- GOAL OF THE EXERCISE
No pictures belong in the copy. Retype exactly, and only, the stretch of lines below from the one with "R8: 680 (U2/A, VX) -> 680 (U1/OUT, U2/A)" through the one with "J2 pin 2: ISO_E -> ISO_C".

━━ DATA FOR THIS EXERCISE ━━

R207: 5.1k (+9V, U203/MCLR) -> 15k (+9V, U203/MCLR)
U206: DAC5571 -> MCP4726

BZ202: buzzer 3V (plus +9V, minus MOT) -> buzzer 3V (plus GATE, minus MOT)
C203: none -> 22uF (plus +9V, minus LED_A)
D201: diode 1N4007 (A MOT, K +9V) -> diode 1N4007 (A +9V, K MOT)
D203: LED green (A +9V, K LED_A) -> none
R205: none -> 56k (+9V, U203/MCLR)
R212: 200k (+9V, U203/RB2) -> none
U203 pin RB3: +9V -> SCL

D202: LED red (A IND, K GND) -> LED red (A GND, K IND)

━━━
━━ DATA FOR THIS EXERCISE ━━

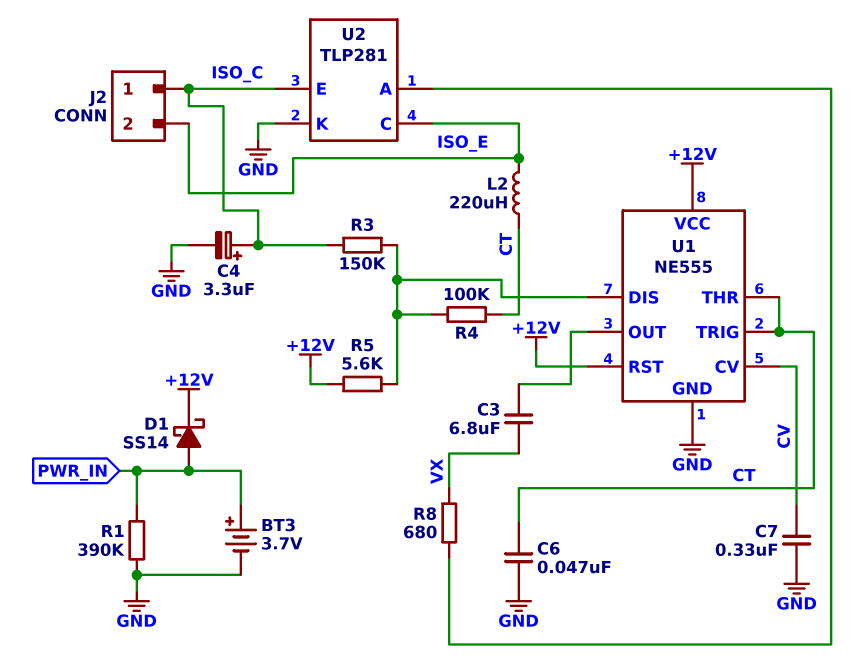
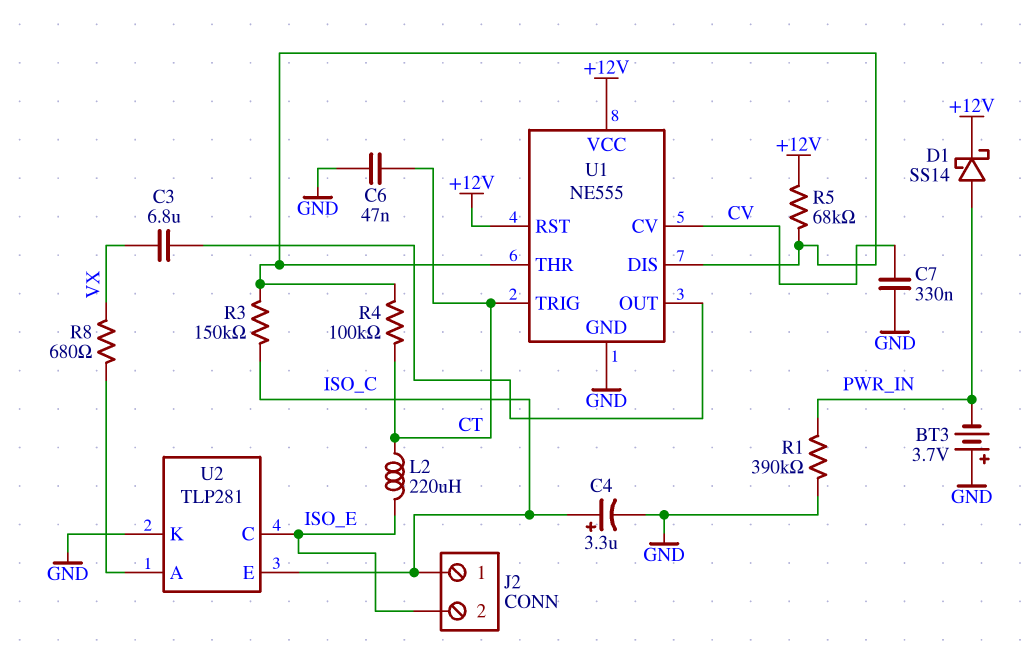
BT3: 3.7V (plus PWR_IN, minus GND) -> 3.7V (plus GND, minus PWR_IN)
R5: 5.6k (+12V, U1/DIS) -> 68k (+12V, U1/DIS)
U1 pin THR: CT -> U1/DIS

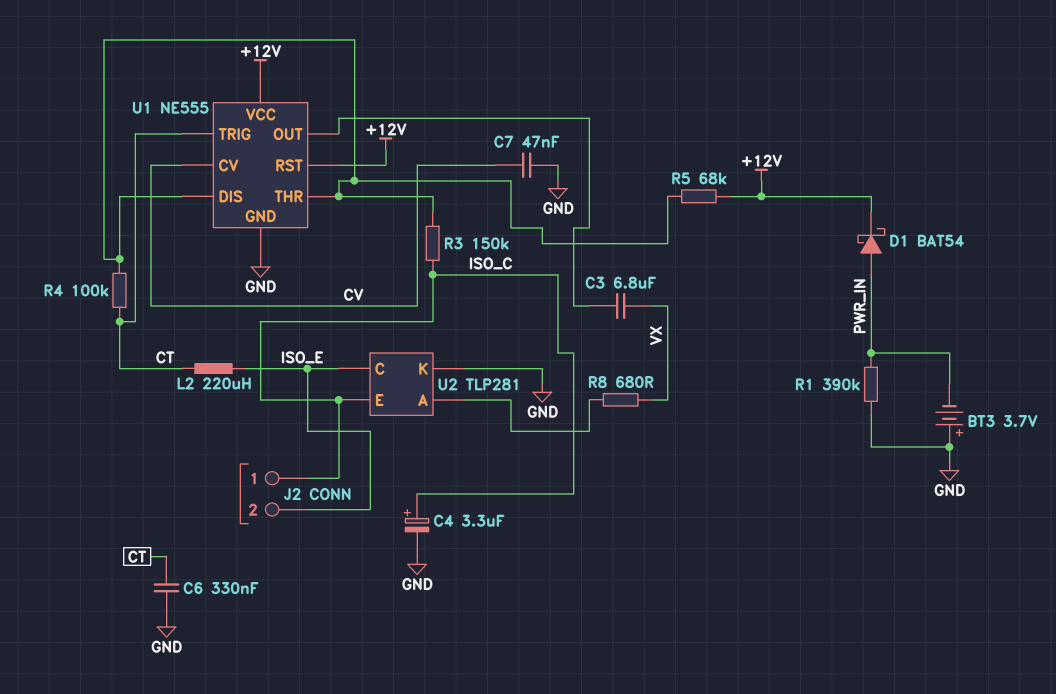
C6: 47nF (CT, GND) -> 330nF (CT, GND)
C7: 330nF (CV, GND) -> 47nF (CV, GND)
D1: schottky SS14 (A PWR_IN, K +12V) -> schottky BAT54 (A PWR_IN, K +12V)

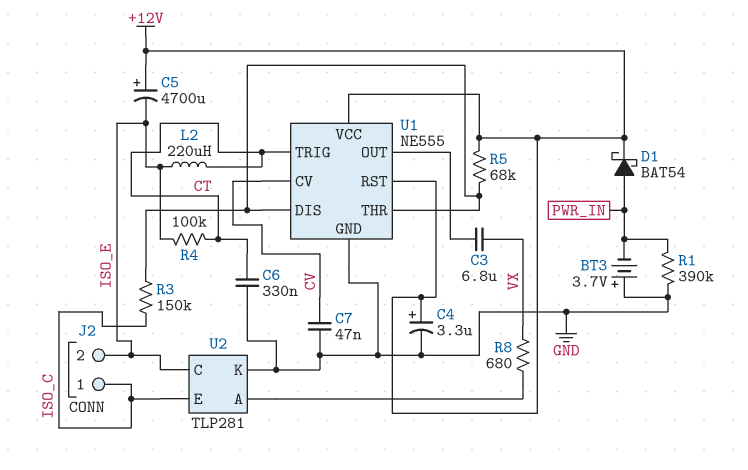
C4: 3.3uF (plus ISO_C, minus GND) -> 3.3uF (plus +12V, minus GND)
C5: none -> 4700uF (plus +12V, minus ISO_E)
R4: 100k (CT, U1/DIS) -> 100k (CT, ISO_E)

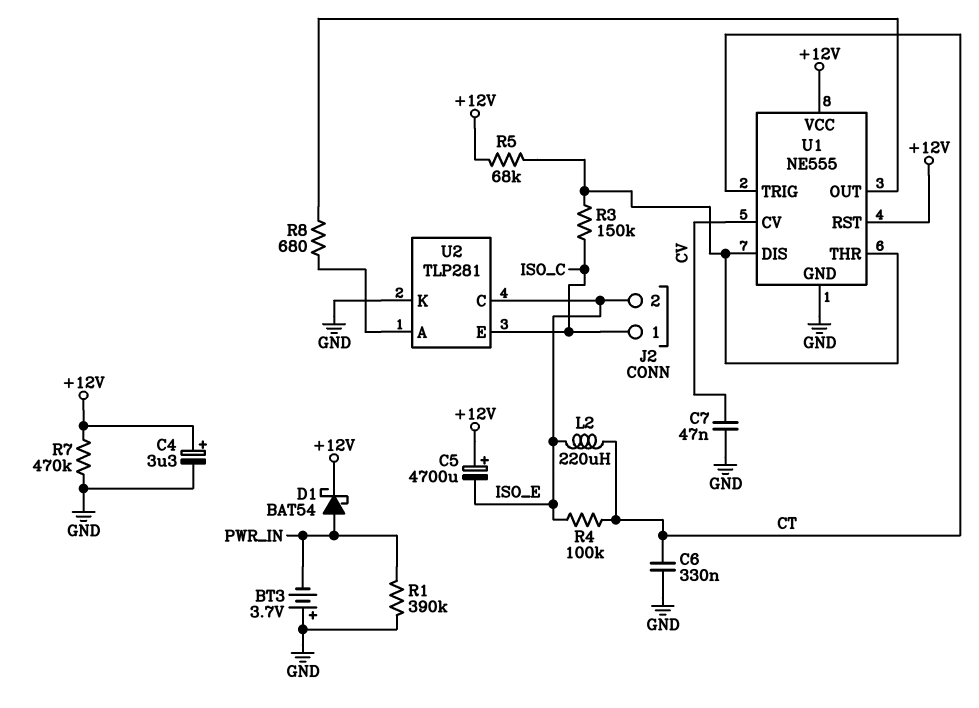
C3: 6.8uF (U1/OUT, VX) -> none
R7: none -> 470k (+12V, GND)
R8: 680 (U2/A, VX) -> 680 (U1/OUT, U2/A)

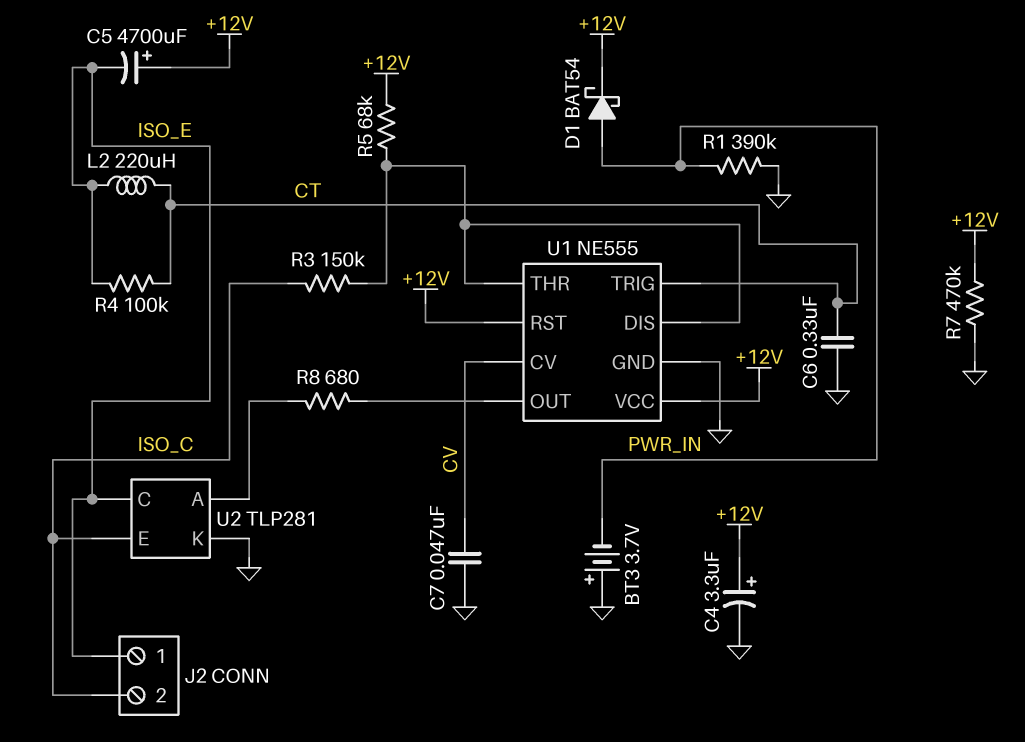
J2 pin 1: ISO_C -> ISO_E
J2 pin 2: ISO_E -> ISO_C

━━━

- THE COMPLETED TASK
R8: 680 (U2/A, VX) -> 680 (U1/OUT, U2/A)

J2 pin 1: ISO_C -> ISO_E
J2 pin 2: ISO_E -> ISO_C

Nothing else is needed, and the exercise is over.